[Data shown Boundary: Start]

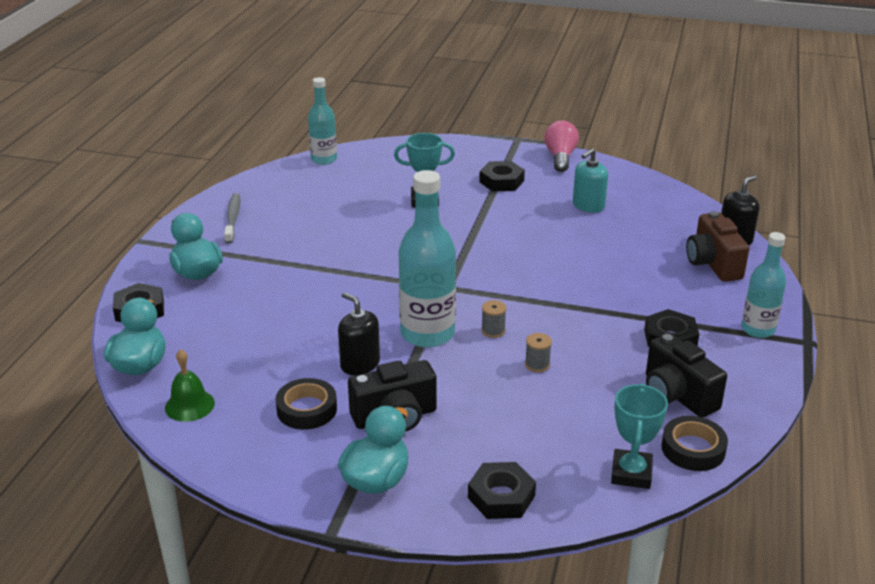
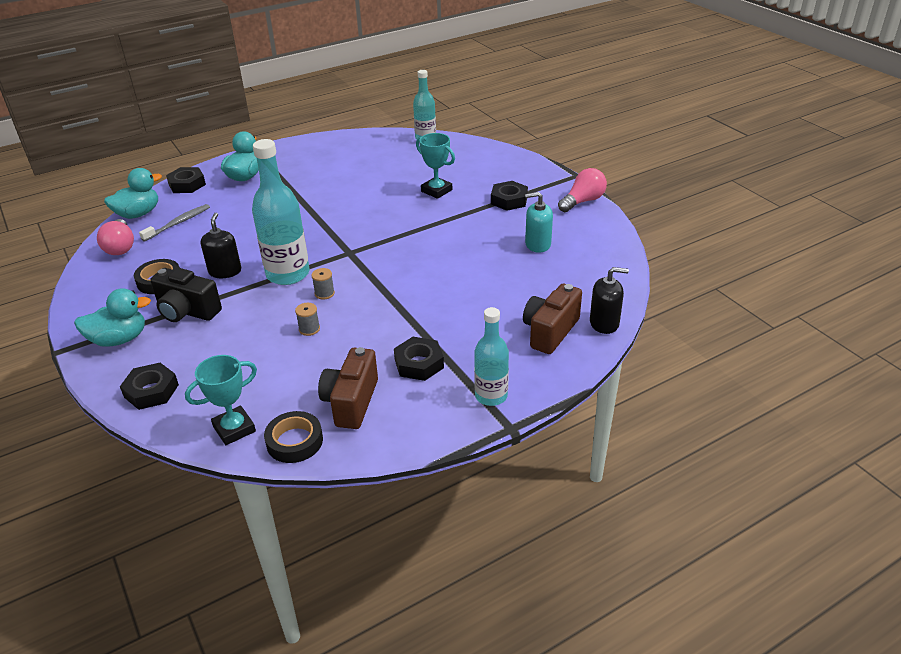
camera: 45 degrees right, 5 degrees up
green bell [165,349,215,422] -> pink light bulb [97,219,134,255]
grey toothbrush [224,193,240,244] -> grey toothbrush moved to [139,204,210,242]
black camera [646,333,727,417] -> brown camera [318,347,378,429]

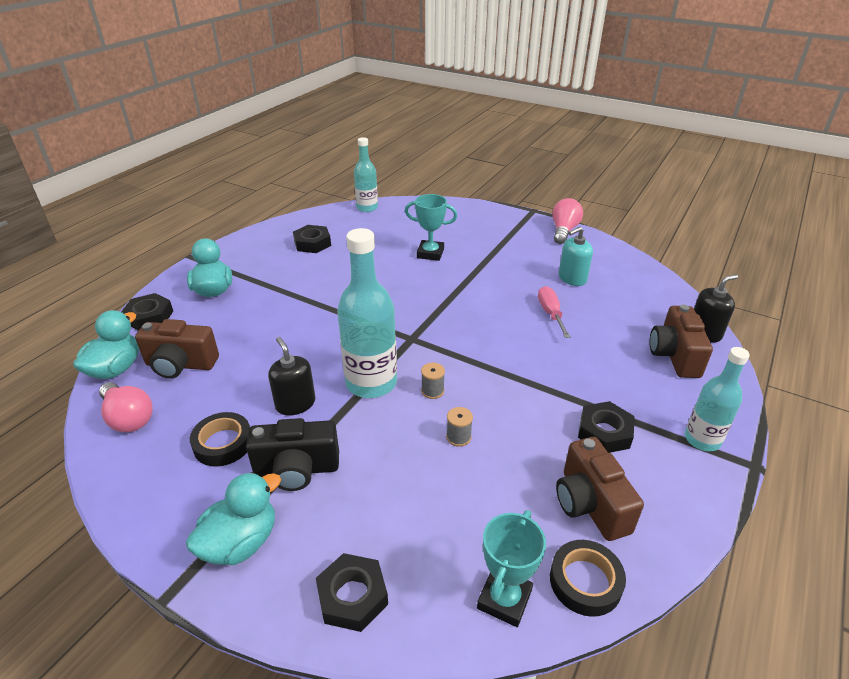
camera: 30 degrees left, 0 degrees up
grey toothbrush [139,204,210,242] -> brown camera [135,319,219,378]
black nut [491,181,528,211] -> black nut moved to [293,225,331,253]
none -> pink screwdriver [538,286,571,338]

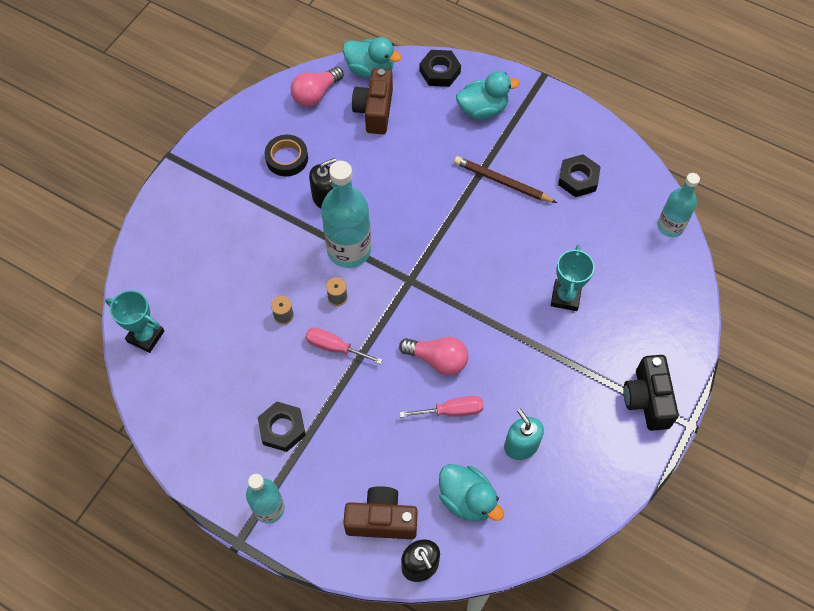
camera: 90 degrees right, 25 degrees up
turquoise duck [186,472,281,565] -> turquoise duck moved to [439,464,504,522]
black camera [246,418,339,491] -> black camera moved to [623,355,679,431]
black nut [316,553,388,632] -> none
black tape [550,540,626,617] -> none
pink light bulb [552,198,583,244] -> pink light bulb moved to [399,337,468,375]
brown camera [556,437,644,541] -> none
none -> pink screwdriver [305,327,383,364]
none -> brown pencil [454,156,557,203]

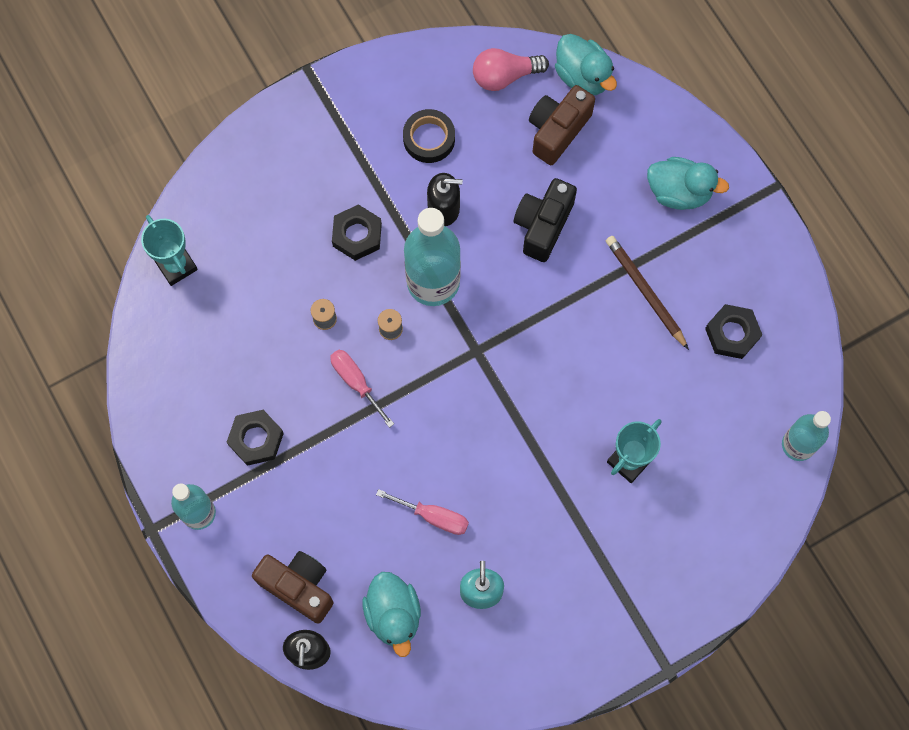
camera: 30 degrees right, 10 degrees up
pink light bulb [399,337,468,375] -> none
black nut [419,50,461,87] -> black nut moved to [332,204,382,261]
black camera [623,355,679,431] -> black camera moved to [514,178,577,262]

[Data shown Boundary: End]

Problem details = The data must be reproduced exactly, and no picture may appear in the copy.

Task output =
camera: 45 degrees right, 5 degrees up
green bell [165,349,215,422] -> pink light bulb [97,219,134,255]
grey toothbrush [224,193,240,244] -> grey toothbrush moved to [139,204,210,242]
black camera [646,333,727,417] -> brown camera [318,347,378,429]

camera: 30 degrees left, 0 degrees up
grey toothbrush [139,204,210,242] -> brown camera [135,319,219,378]
black nut [491,181,528,211] -> black nut moved to [293,225,331,253]
none -> pink screwdriver [538,286,571,338]

camera: 90 degrees right, 25 degrees up
turquoise duck [186,472,281,565] -> turquoise duck moved to [439,464,504,522]
black camera [246,418,339,491] -> black camera moved to [623,355,679,431]
black nut [316,553,388,632] -> none
black tape [550,540,626,617] -> none
pink light bulb [552,198,583,244] -> pink light bulb moved to [399,337,468,375]
brown camera [556,437,644,541] -> none
none -> pink screwdriver [305,327,383,364]
none -> brown pencil [454,156,557,203]

camera: 30 degrees right, 10 degrees up
pink light bulb [399,337,468,375] -> none
black nut [419,50,461,87] -> black nut moved to [332,204,382,261]
black camera [623,355,679,431] -> black camera moved to [514,178,577,262]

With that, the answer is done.